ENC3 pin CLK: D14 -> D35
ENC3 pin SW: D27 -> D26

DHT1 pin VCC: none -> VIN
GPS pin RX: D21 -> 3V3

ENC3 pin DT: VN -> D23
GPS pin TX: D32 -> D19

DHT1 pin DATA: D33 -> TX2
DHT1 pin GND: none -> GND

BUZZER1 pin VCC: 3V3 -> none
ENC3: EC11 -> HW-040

● ● ●

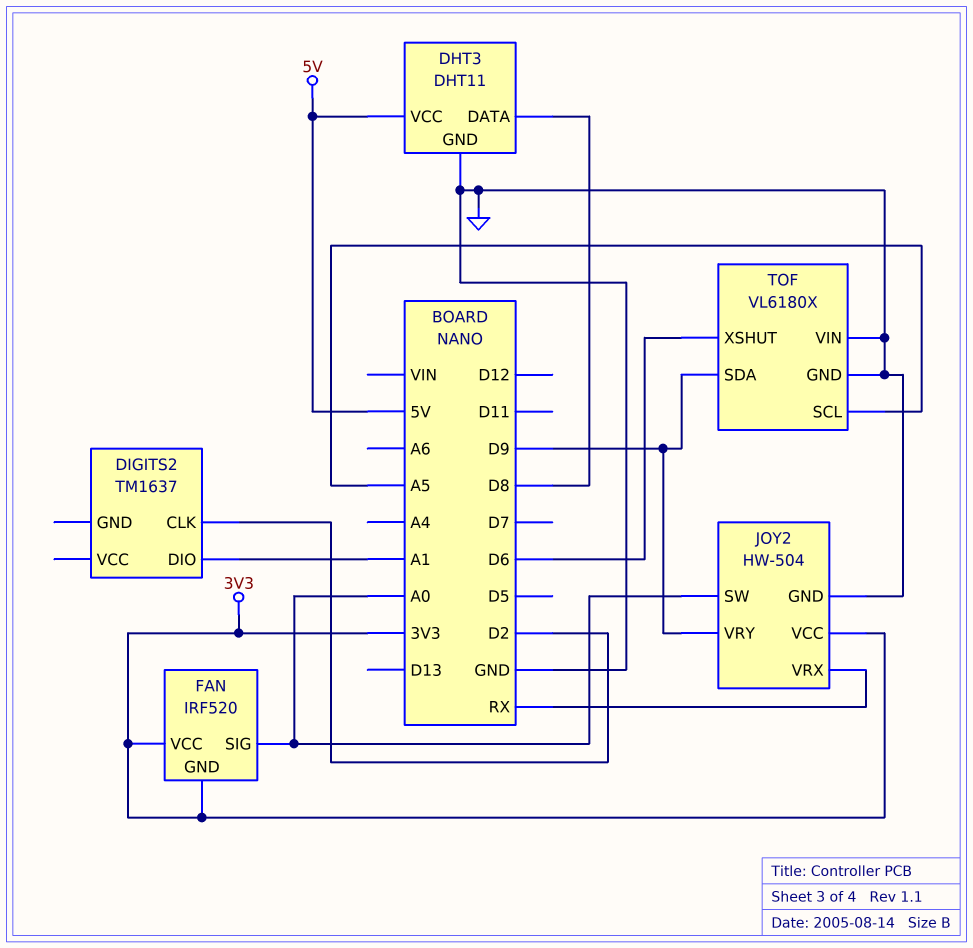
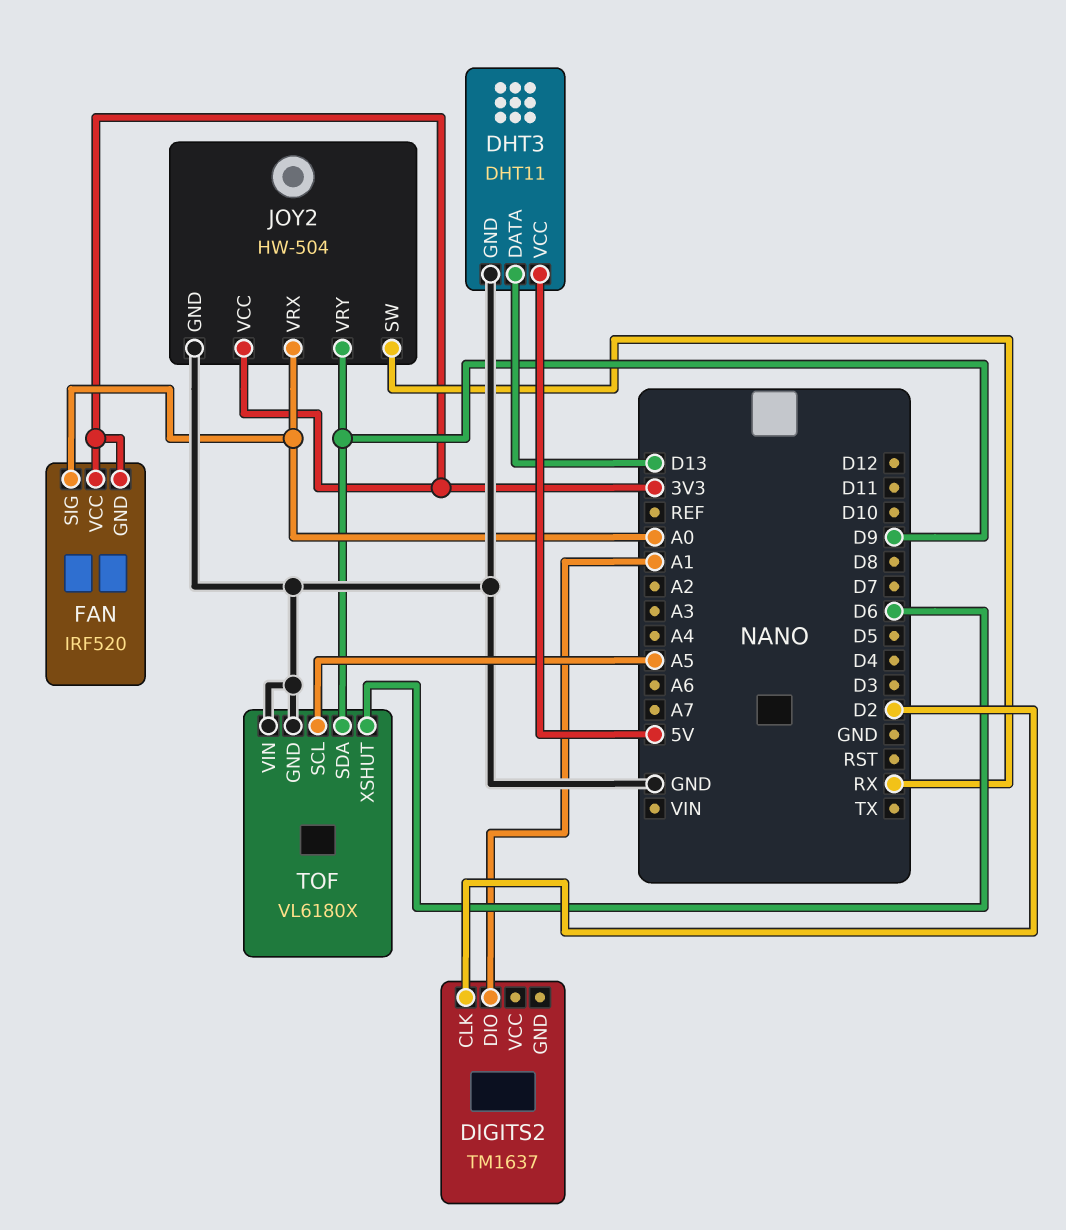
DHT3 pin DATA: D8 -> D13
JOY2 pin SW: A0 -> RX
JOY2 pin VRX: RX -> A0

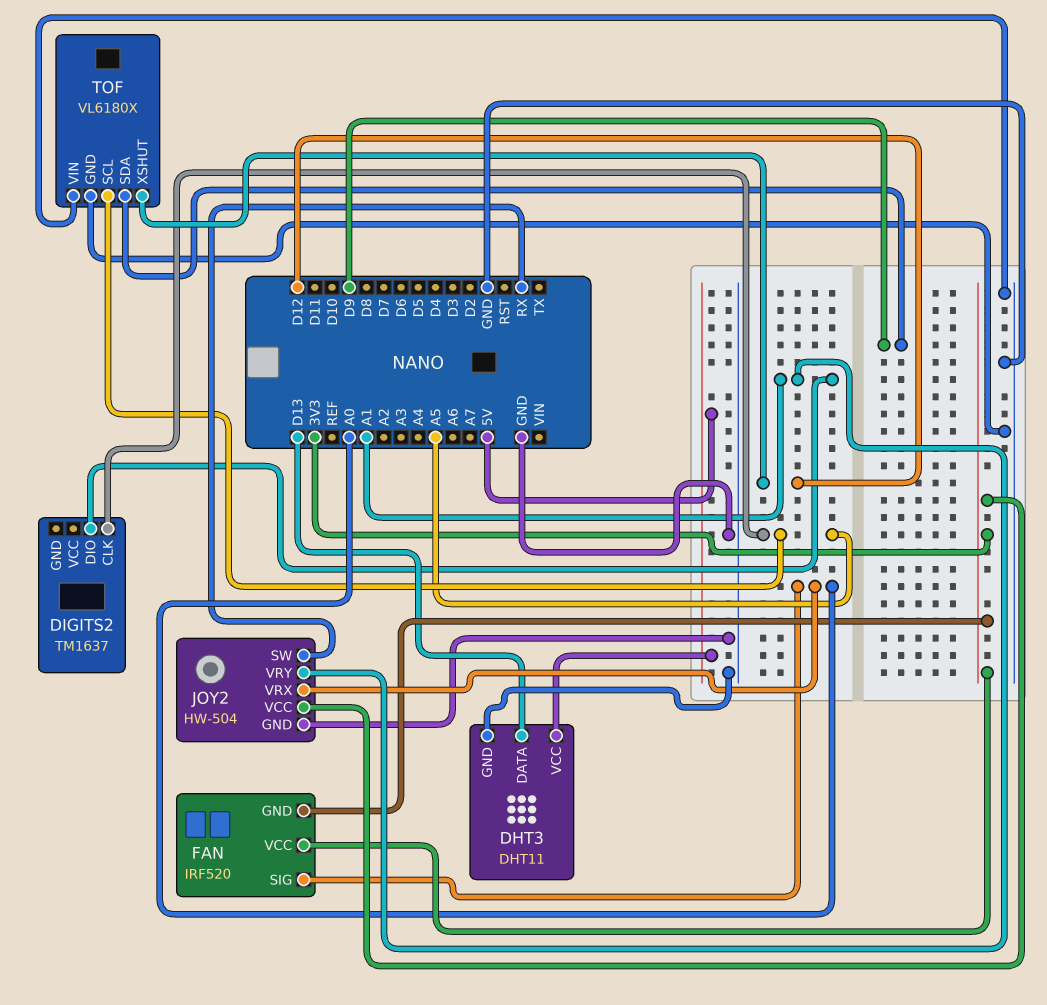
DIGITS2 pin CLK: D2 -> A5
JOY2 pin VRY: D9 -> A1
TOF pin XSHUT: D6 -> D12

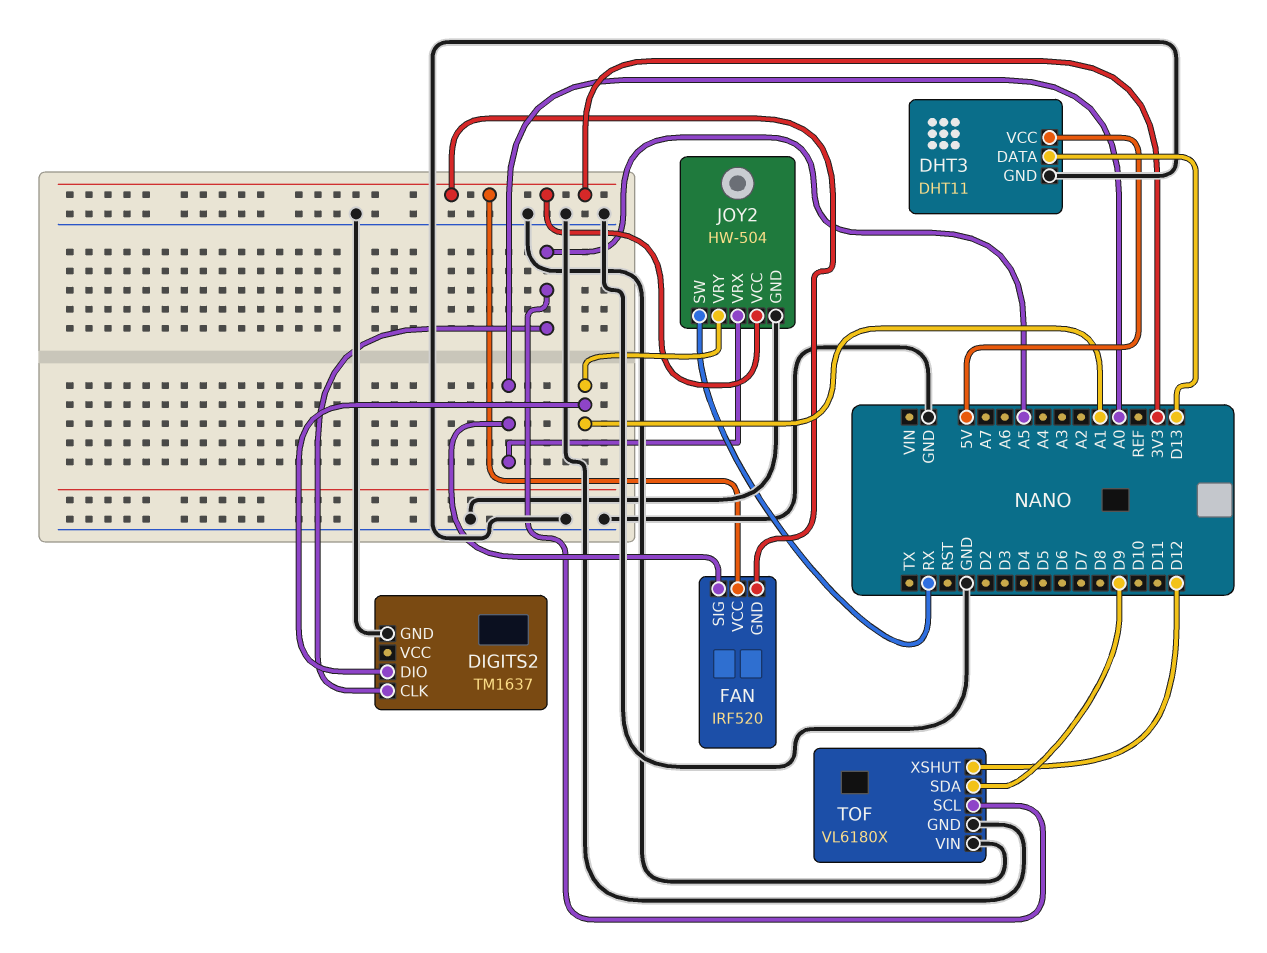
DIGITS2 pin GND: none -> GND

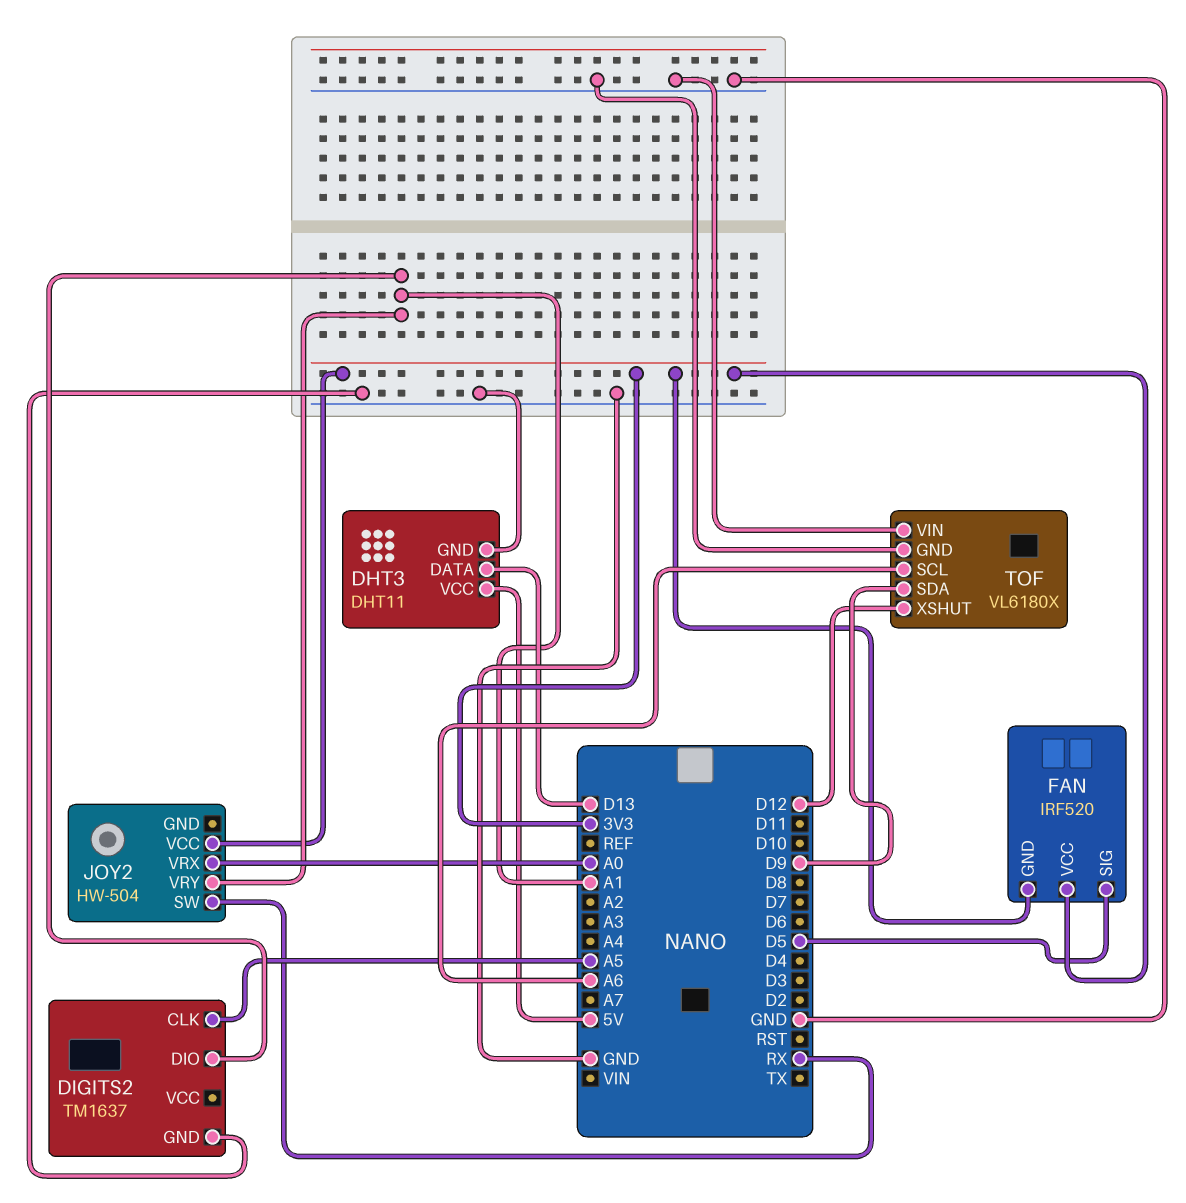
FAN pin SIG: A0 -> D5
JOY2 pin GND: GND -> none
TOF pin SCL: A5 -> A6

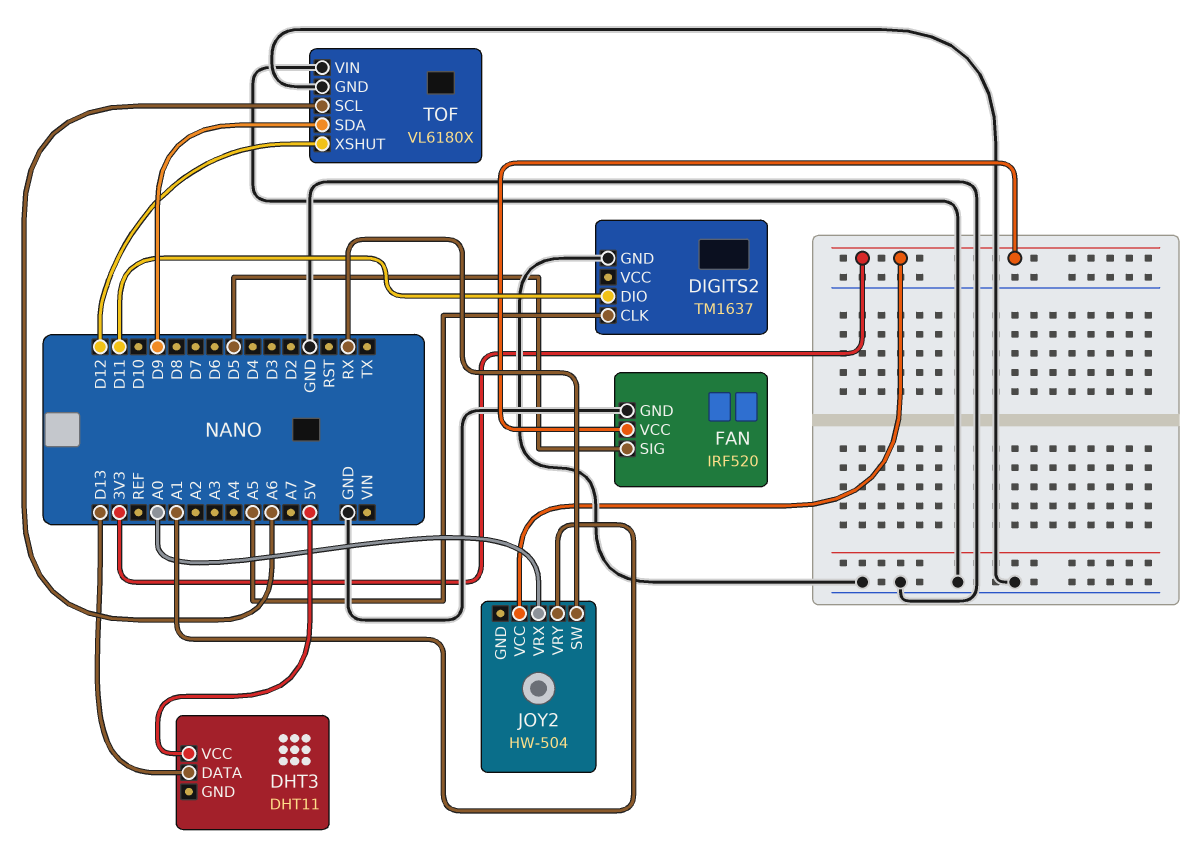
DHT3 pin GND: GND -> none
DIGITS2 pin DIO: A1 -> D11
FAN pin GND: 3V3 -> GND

● ● ●

**Work to be completed**: Show every line from the entries above in which the word "none" appears.

**Written solution**:
DHT1 pin VCC: none -> VIN
DHT1 pin GND: none -> GND
BUZZER1 pin VCC: 3V3 -> none
DIGITS2 pin GND: none -> GND
JOY2 pin GND: GND -> none
DHT3 pin GND: GND -> none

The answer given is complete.